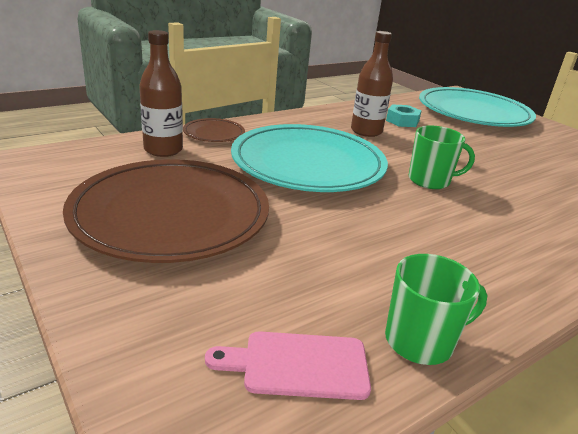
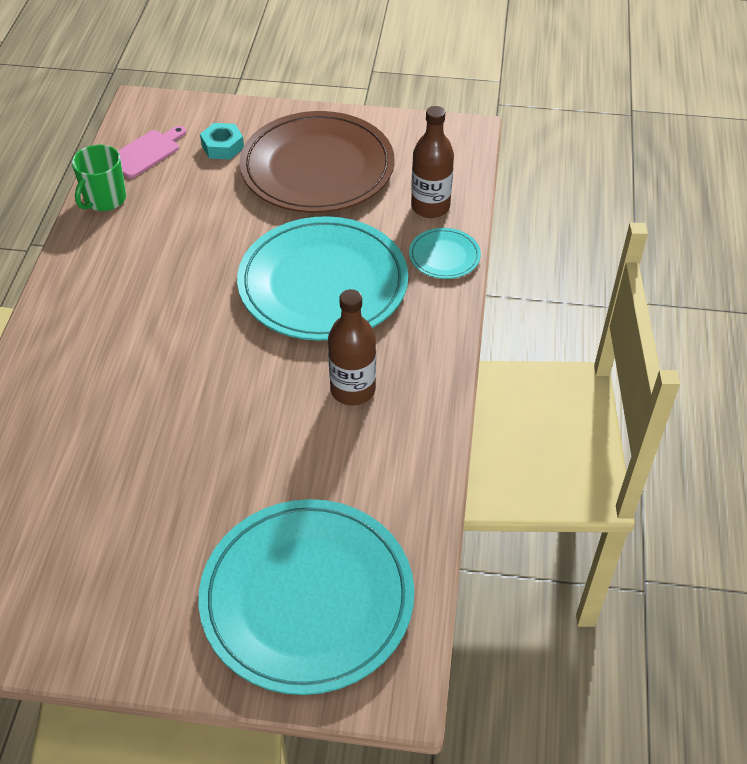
camera: 135 degrees right, 20 degrees up
(214, 133) = (444, 256): brown plate -> turquoise plate
(402, 121) = (352, 459): turquoise nut -> turquoise nut (223, 147)
(430, 180) = (213, 349): green mug -> none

> ACTIVITY
Please retype the whole of the data precisely, omitting pictures.

> TASK RESULT
camera: 135 degrees right, 20 degrees up
(214, 133) = (444, 256): brown plate -> turquoise plate
(402, 121) = (352, 459): turquoise nut -> turquoise nut (223, 147)
(430, 180) = (213, 349): green mug -> none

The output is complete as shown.